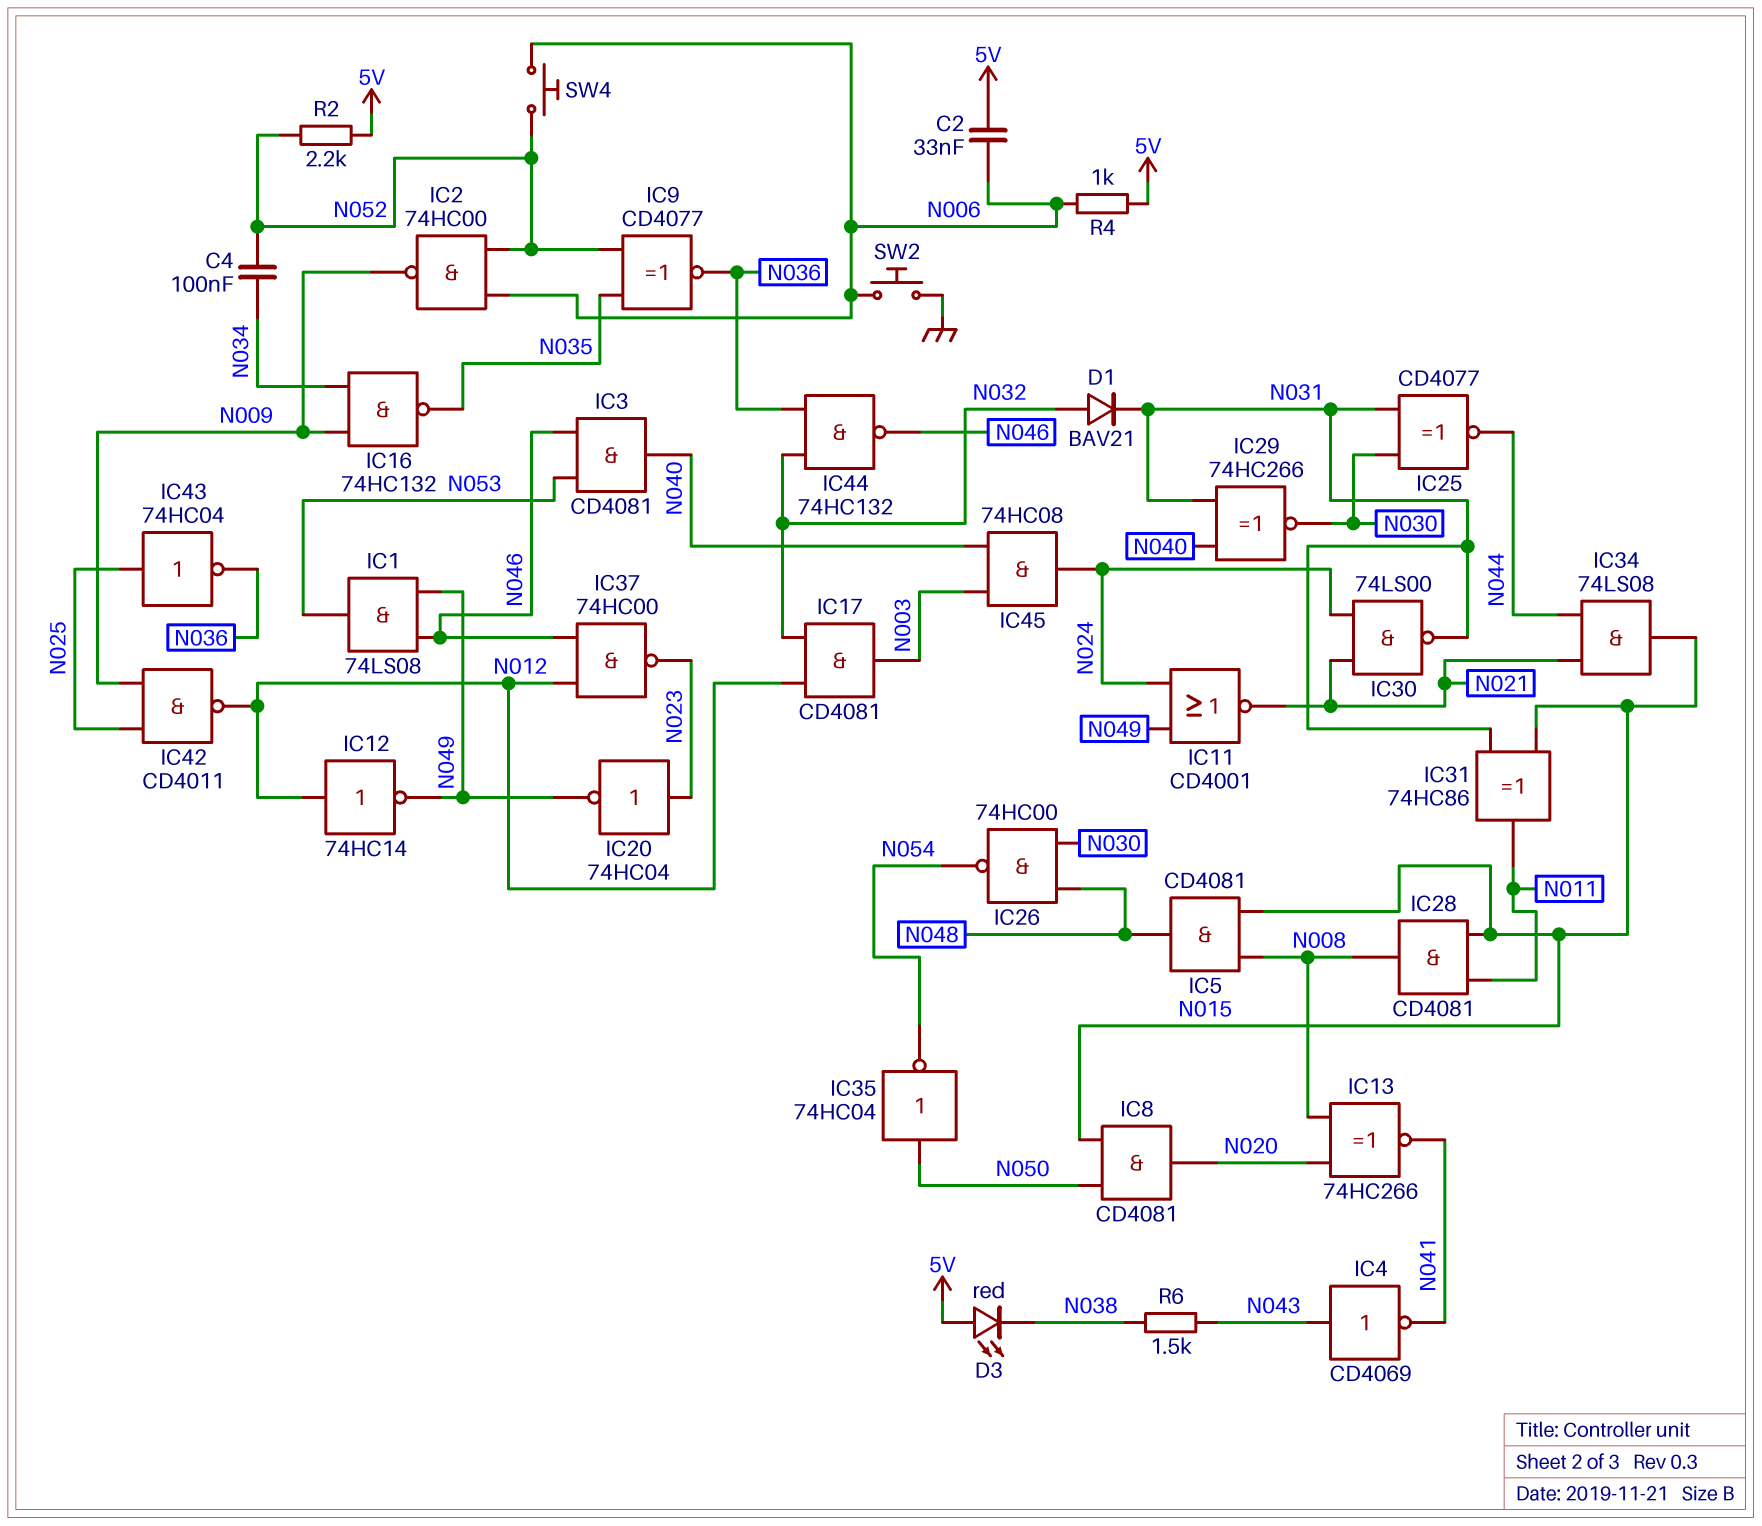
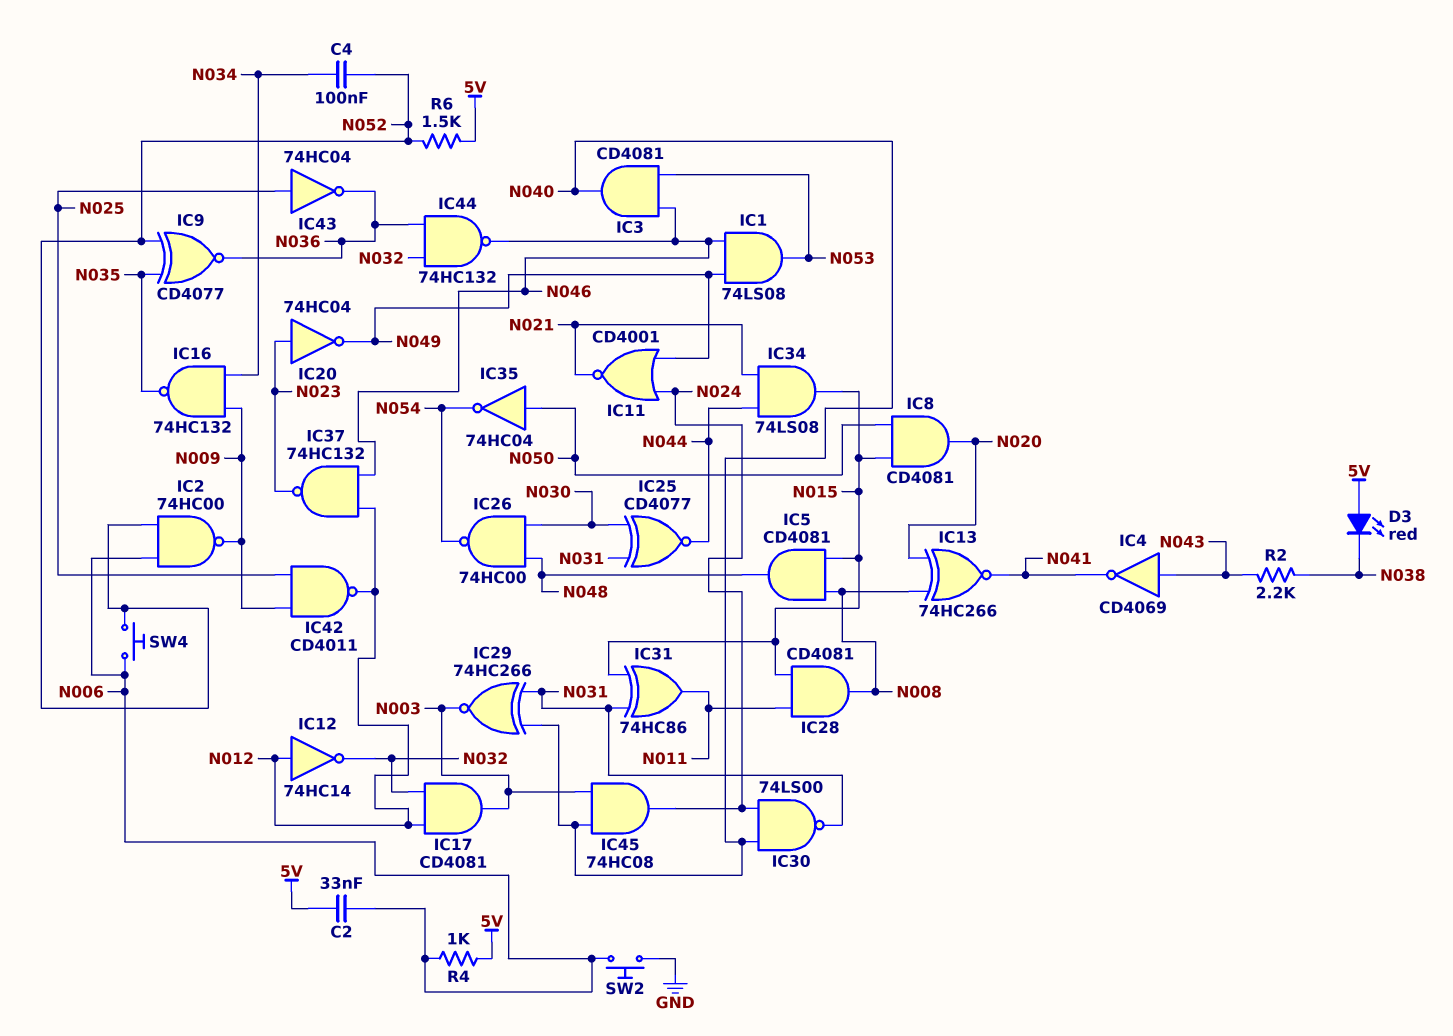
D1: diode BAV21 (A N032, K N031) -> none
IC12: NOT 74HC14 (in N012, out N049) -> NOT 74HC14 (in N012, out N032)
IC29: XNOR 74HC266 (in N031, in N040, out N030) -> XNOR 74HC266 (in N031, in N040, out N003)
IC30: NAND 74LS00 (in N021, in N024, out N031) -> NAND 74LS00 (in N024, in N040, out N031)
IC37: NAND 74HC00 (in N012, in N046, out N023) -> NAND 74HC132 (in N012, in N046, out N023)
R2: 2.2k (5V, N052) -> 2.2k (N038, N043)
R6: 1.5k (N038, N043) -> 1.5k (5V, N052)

•••

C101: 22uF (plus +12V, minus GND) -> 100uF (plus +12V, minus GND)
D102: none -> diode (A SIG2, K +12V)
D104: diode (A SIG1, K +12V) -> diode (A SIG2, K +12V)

•••

**Problem details**
Using the listing above, copy exactly the line that contains "IC37: NAND 74HC00", the line that contains "R6: 1.5k (N038, N043) -> 1.5k (5V, N052)", and each line that falls between them.

**Finished exercise**
IC37: NAND 74HC00 (in N012, in N046, out N023) -> NAND 74HC132 (in N012, in N046, out N023)
R2: 2.2k (5V, N052) -> 2.2k (N038, N043)
R6: 1.5k (N038, N043) -> 1.5k (5V, N052)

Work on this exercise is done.